◆ WORK REQUEST:
The required lines are those that contain "down"; pull them out of the data and copy them.

◆ Shape position tracking data:

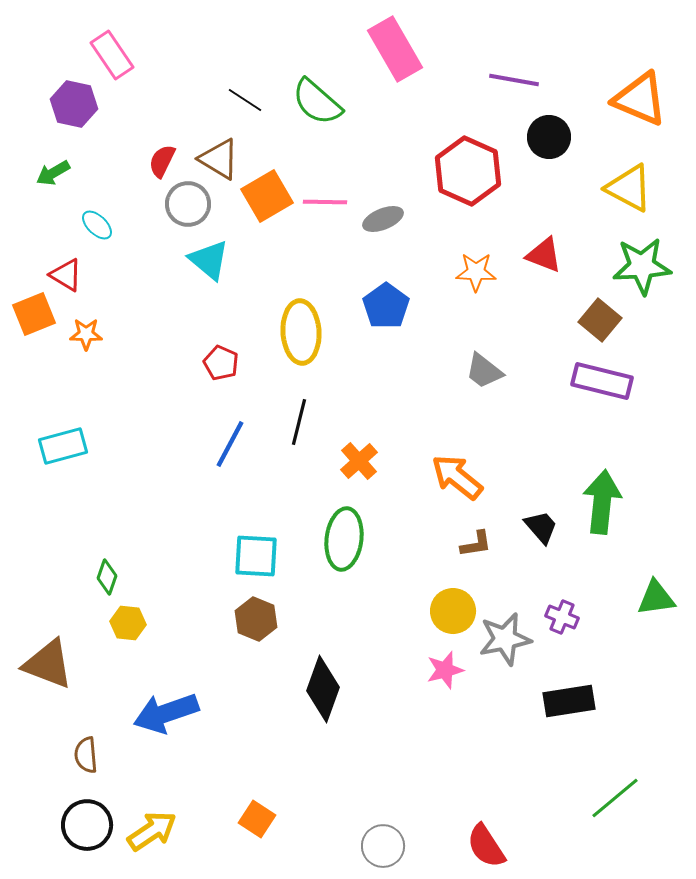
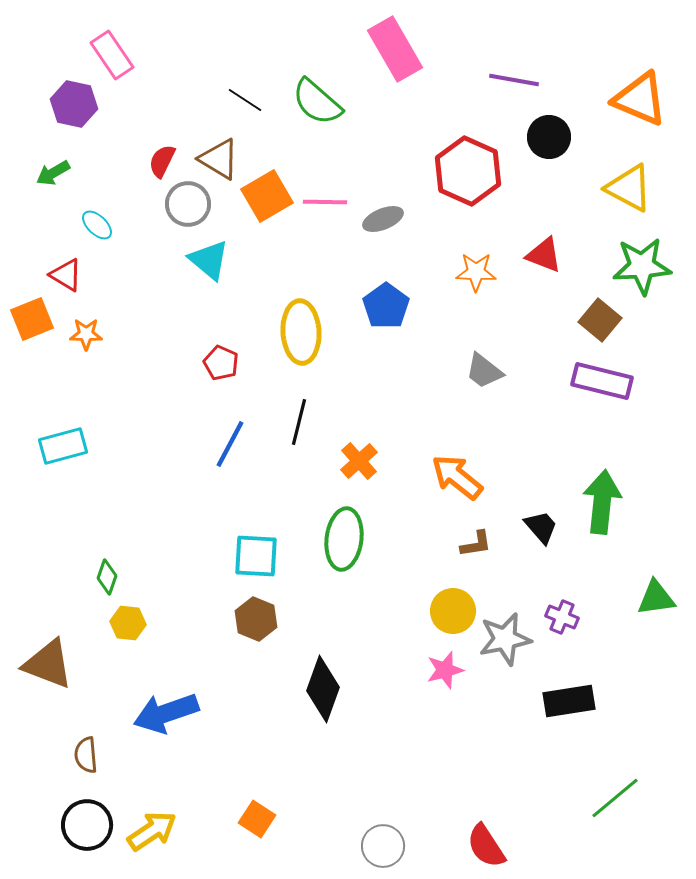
orange square at (34, 314): moved 2 px left, 5 px down
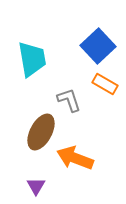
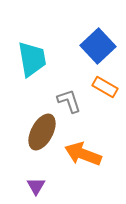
orange rectangle: moved 3 px down
gray L-shape: moved 1 px down
brown ellipse: moved 1 px right
orange arrow: moved 8 px right, 4 px up
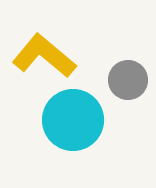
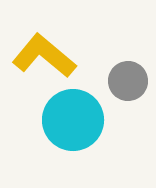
gray circle: moved 1 px down
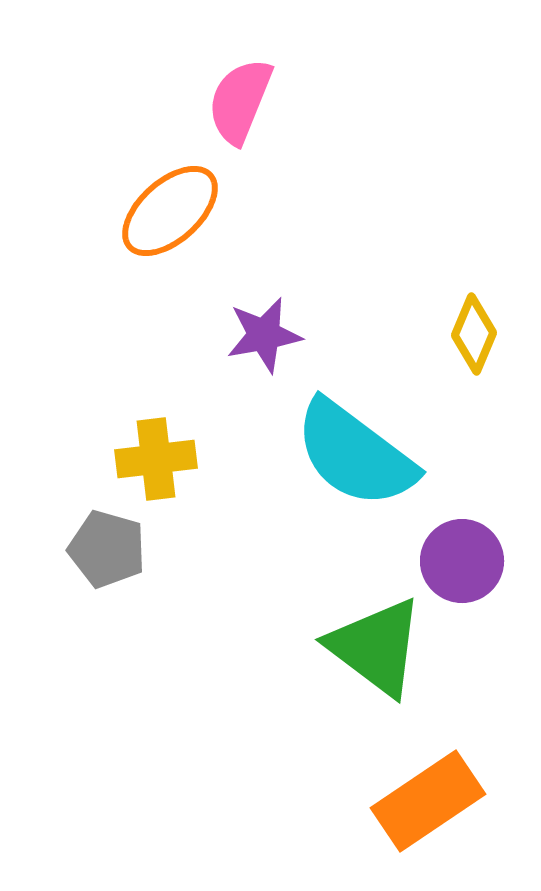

◆ ANSWER:
orange square at (34, 314): moved 2 px left, 5 px down
orange rectangle: moved 3 px down
gray L-shape: moved 1 px down
gray circle: moved 1 px down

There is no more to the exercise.